- Task instructions -
Whenever a line in the records below holds the string "white", copy it out.

- Raw data -
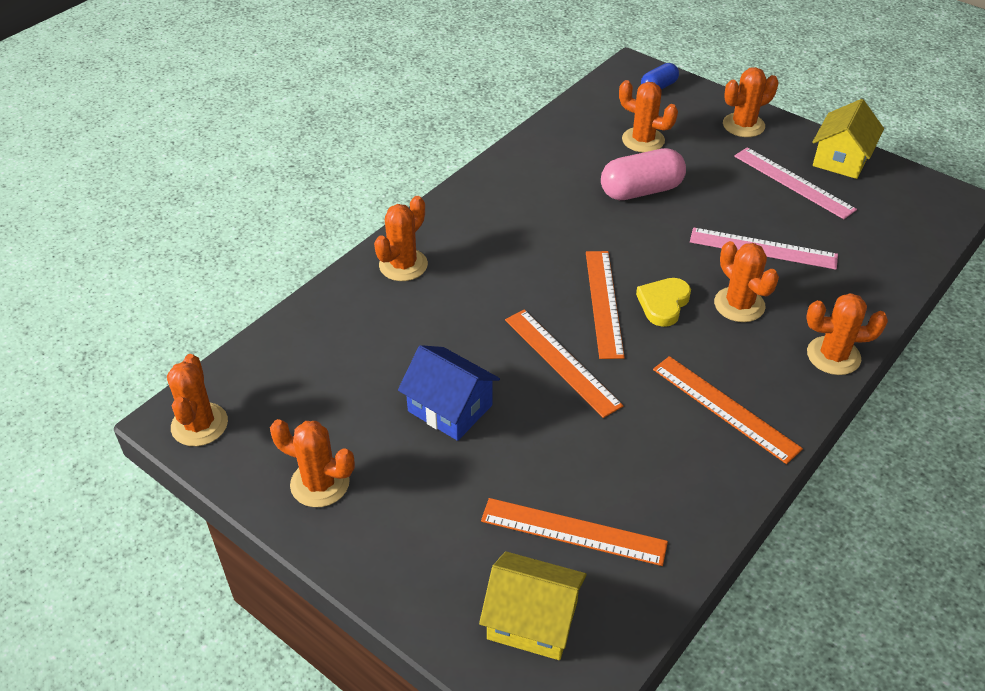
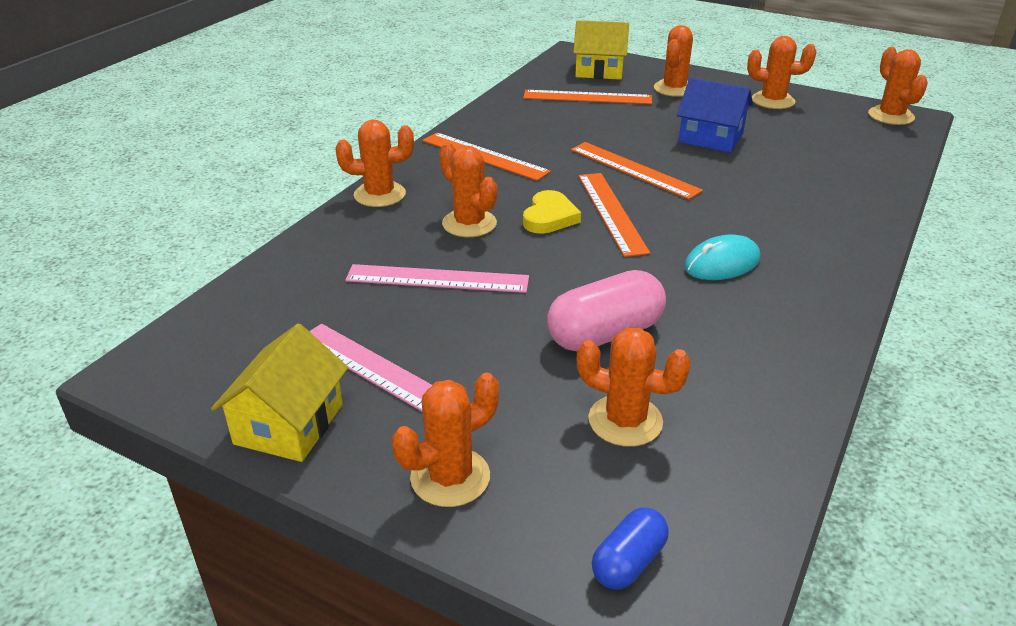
camera: 170 degrees right, 10 degrees down
(403, 265) = (841, 223): orange cactus -> orange cactus (674, 89)
(531, 237) = (722, 263): none -> turquoise mouse

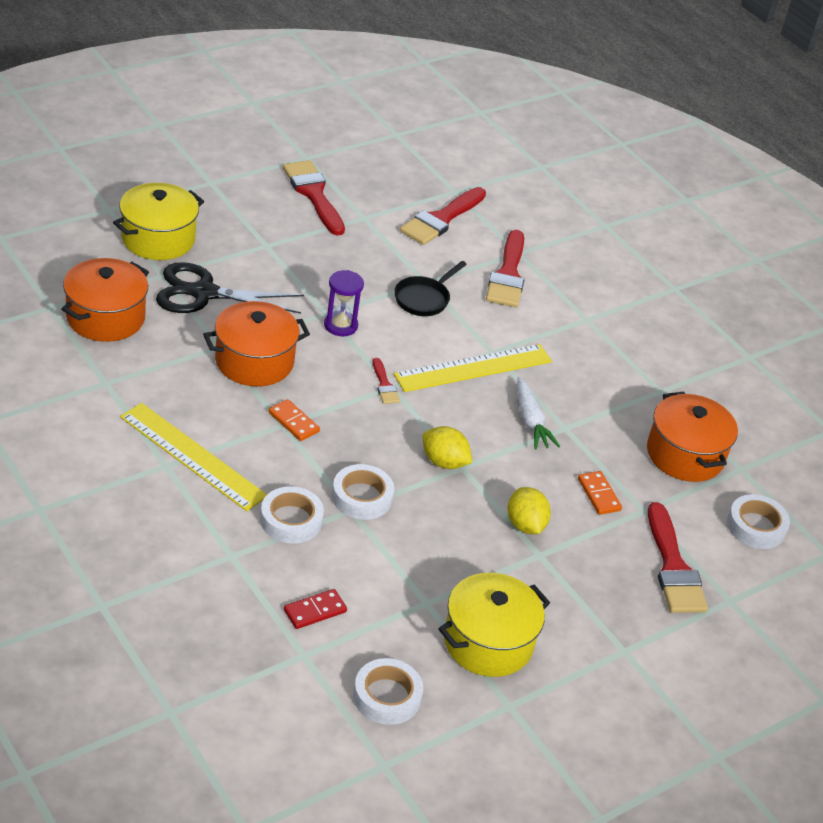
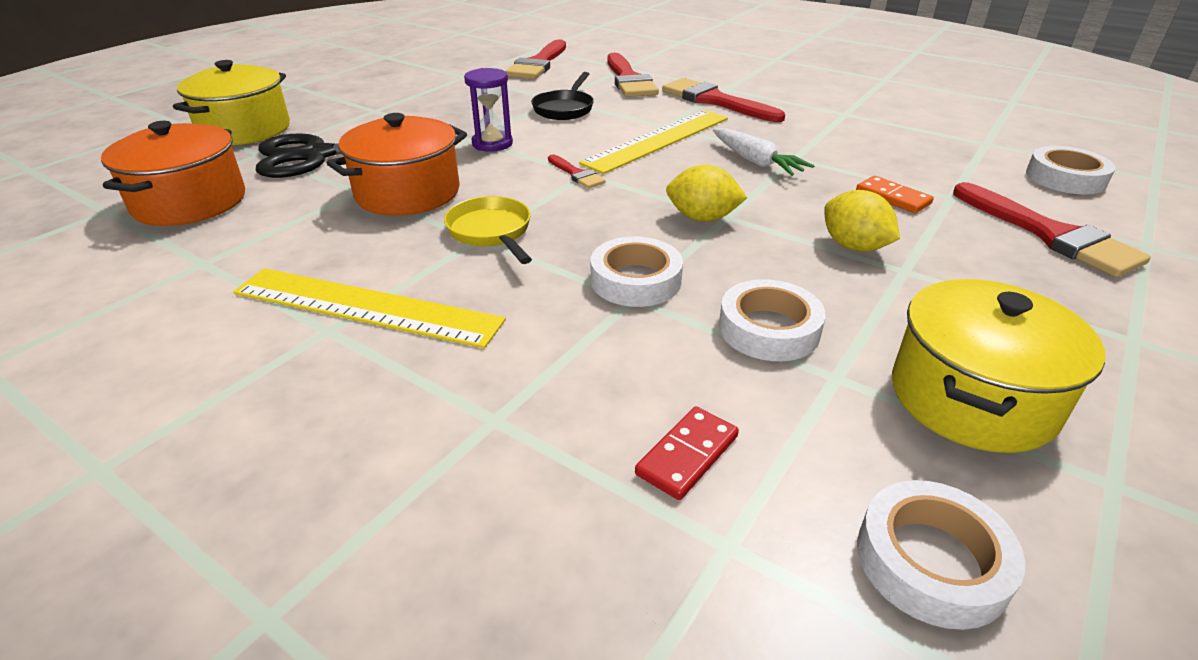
camera: 15 degrees left, 5 degrees down
(291, 520) = (558, 338): white tape -> white tape (769, 329)
(293, 422) = (491, 232): orange domino -> yellow pan
(313, 194) = (405, 73): red brush -> red brush (715, 101)
(685, 455) = (926, 147): orange pot -> none

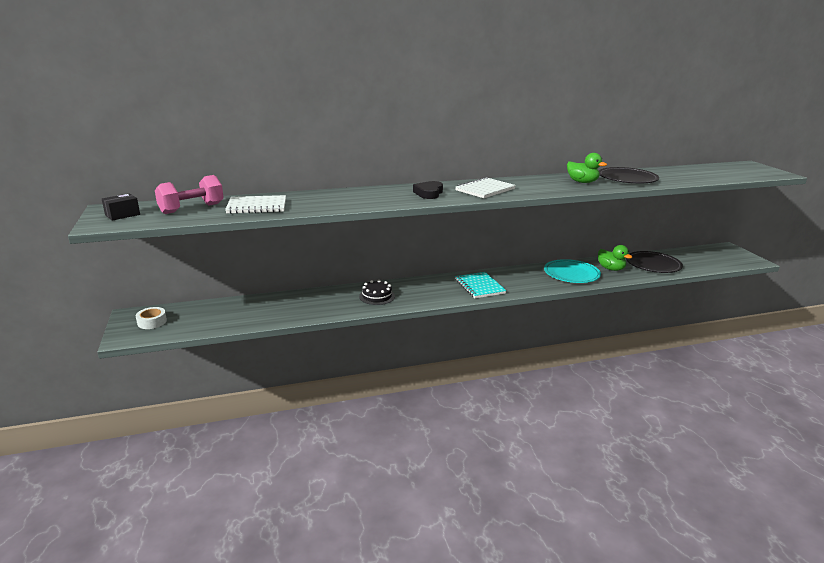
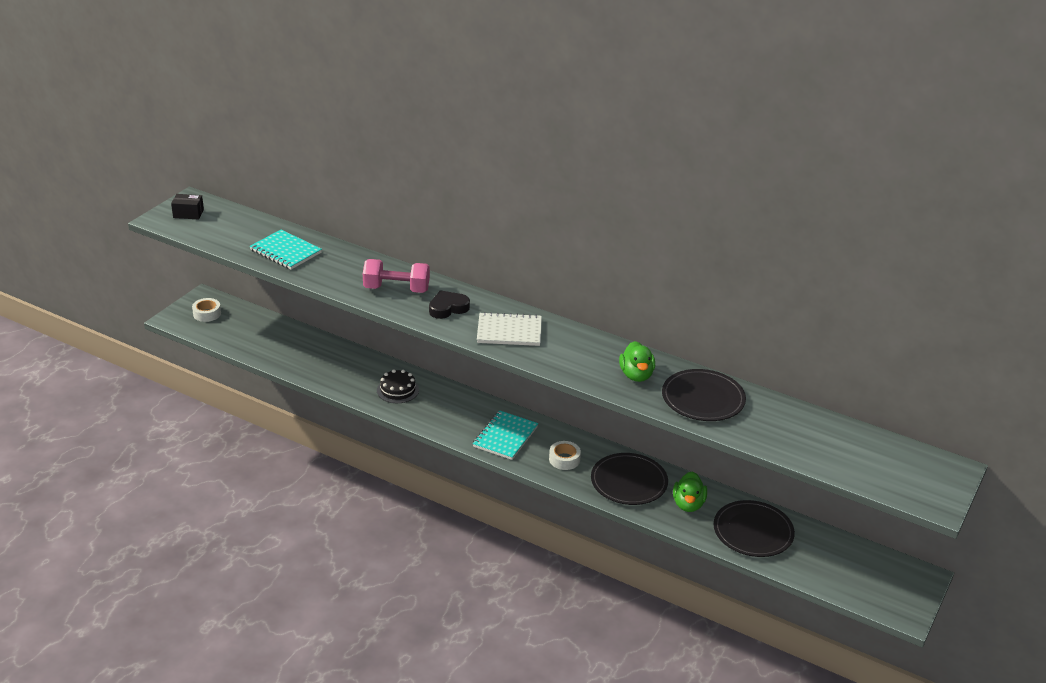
camera: 45 degrees right, 10 degrees up
(192, 208) = (240, 229): pink dumbbell -> pink dumbbell (396, 289)
(257, 206) = (285, 251): white notebook -> turquoise notebook
(526, 280) = (564, 459): none -> white tape
(571, 274) = (629, 482): turquoise plate -> black plate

- Response to this task -
(291, 520) = (558, 338): white tape -> white tape (769, 329)
(257, 206) = (285, 251): white notebook -> turquoise notebook
(526, 280) = (564, 459): none -> white tape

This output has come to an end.